§ **MATERIAL PROVIDED**
%%
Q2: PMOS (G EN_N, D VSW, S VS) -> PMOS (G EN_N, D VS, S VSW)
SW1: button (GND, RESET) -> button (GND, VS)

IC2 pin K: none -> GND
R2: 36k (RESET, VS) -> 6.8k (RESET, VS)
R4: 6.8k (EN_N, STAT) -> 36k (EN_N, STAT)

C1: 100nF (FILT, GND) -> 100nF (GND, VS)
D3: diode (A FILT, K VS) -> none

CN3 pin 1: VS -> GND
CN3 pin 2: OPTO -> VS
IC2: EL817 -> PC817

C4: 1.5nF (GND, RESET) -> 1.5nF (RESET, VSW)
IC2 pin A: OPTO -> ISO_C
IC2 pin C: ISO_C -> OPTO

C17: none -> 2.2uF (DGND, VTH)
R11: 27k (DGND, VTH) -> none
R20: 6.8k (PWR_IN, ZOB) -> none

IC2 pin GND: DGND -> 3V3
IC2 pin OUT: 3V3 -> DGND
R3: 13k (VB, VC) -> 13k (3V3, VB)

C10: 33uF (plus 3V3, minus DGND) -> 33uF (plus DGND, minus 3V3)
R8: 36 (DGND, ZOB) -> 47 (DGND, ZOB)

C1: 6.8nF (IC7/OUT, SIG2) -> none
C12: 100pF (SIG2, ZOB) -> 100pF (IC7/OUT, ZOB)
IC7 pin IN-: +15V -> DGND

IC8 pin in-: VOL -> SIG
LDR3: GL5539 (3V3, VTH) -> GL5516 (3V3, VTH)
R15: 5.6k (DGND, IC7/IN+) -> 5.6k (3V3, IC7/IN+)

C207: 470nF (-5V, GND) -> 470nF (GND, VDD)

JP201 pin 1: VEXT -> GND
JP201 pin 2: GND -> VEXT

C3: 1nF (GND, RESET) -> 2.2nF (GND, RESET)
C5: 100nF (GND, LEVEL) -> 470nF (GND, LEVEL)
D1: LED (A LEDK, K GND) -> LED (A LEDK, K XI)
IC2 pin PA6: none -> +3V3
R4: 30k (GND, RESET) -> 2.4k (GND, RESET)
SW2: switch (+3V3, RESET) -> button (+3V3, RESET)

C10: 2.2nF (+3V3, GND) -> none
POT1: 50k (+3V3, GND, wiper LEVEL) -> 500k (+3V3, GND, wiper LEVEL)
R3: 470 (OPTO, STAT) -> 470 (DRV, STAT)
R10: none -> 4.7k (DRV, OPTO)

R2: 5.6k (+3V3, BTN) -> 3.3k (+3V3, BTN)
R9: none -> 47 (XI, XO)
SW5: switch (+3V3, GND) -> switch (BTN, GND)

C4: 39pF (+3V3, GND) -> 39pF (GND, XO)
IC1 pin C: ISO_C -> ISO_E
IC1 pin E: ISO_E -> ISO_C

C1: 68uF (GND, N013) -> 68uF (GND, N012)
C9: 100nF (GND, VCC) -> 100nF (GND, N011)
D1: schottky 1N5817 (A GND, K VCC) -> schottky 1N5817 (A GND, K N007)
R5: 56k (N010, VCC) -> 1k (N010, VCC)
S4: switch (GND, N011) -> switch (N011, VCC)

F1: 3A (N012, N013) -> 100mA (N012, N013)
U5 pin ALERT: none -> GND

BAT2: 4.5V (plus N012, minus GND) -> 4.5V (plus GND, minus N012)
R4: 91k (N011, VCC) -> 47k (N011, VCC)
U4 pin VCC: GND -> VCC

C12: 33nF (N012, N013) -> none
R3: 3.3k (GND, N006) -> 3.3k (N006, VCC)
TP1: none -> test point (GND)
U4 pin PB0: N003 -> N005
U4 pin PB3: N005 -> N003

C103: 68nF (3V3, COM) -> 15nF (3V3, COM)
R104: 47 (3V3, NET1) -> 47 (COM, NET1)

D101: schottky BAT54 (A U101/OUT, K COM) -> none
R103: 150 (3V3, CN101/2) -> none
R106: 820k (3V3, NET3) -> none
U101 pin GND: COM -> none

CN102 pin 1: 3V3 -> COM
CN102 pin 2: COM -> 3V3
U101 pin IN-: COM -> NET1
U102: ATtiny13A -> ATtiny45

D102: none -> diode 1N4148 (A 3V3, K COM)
%%
Every line of the listing must be written out again exactly.

§ **ANSWER FOR THE TASK**
Q2: PMOS (G EN_N, D VSW, S VS) -> PMOS (G EN_N, D VS, S VSW)
SW1: button (GND, RESET) -> button (GND, VS)

IC2 pin K: none -> GND
R2: 36k (RESET, VS) -> 6.8k (RESET, VS)
R4: 6.8k (EN_N, STAT) -> 36k (EN_N, STAT)

C1: 100nF (FILT, GND) -> 100nF (GND, VS)
D3: diode (A FILT, K VS) -> none

CN3 pin 1: VS -> GND
CN3 pin 2: OPTO -> VS
IC2: EL817 -> PC817

C4: 1.5nF (GND, RESET) -> 1.5nF (RESET, VSW)
IC2 pin A: OPTO -> ISO_C
IC2 pin C: ISO_C -> OPTO

C17: none -> 2.2uF (DGND, VTH)
R11: 27k (DGND, VTH) -> none
R20: 6.8k (PWR_IN, ZOB) -> none

IC2 pin GND: DGND -> 3V3
IC2 pin OUT: 3V3 -> DGND
R3: 13k (VB, VC) -> 13k (3V3, VB)

C10: 33uF (plus 3V3, minus DGND) -> 33uF (plus DGND, minus 3V3)
R8: 36 (DGND, ZOB) -> 47 (DGND, ZOB)

C1: 6.8nF (IC7/OUT, SIG2) -> none
C12: 100pF (SIG2, ZOB) -> 100pF (IC7/OUT, ZOB)
IC7 pin IN-: +15V -> DGND

IC8 pin in-: VOL -> SIG
LDR3: GL5539 (3V3, VTH) -> GL5516 (3V3, VTH)
R15: 5.6k (DGND, IC7/IN+) -> 5.6k (3V3, IC7/IN+)

C207: 470nF (-5V, GND) -> 470nF (GND, VDD)

JP201 pin 1: VEXT -> GND
JP201 pin 2: GND -> VEXT

C3: 1nF (GND, RESET) -> 2.2nF (GND, RESET)
C5: 100nF (GND, LEVEL) -> 470nF (GND, LEVEL)
D1: LED (A LEDK, K GND) -> LED (A LEDK, K XI)
IC2 pin PA6: none -> +3V3
R4: 30k (GND, RESET) -> 2.4k (GND, RESET)
SW2: switch (+3V3, RESET) -> button (+3V3, RESET)

C10: 2.2nF (+3V3, GND) -> none
POT1: 50k (+3V3, GND, wiper LEVEL) -> 500k (+3V3, GND, wiper LEVEL)
R3: 470 (OPTO, STAT) -> 470 (DRV, STAT)
R10: none -> 4.7k (DRV, OPTO)

R2: 5.6k (+3V3, BTN) -> 3.3k (+3V3, BTN)
R9: none -> 47 (XI, XO)
SW5: switch (+3V3, GND) -> switch (BTN, GND)

C4: 39pF (+3V3, GND) -> 39pF (GND, XO)
IC1 pin C: ISO_C -> ISO_E
IC1 pin E: ISO_E -> ISO_C

C1: 68uF (GND, N013) -> 68uF (GND, N012)
C9: 100nF (GND, VCC) -> 100nF (GND, N011)
D1: schottky 1N5817 (A GND, K VCC) -> schottky 1N5817 (A GND, K N007)
R5: 56k (N010, VCC) -> 1k (N010, VCC)
S4: switch (GND, N011) -> switch (N011, VCC)

F1: 3A (N012, N013) -> 100mA (N012, N013)
U5 pin ALERT: none -> GND

BAT2: 4.5V (plus N012, minus GND) -> 4.5V (plus GND, minus N012)
R4: 91k (N011, VCC) -> 47k (N011, VCC)
U4 pin VCC: GND -> VCC

C12: 33nF (N012, N013) -> none
R3: 3.3k (GND, N006) -> 3.3k (N006, VCC)
TP1: none -> test point (GND)
U4 pin PB0: N003 -> N005
U4 pin PB3: N005 -> N003

C103: 68nF (3V3, COM) -> 15nF (3V3, COM)
R104: 47 (3V3, NET1) -> 47 (COM, NET1)

D101: schottky BAT54 (A U101/OUT, K COM) -> none
R103: 150 (3V3, CN101/2) -> none
R106: 820k (3V3, NET3) -> none
U101 pin GND: COM -> none

CN102 pin 1: 3V3 -> COM
CN102 pin 2: COM -> 3V3
U101 pin IN-: COM -> NET1
U102: ATtiny13A -> ATtiny45

D102: none -> diode 1N4148 (A 3V3, K COM)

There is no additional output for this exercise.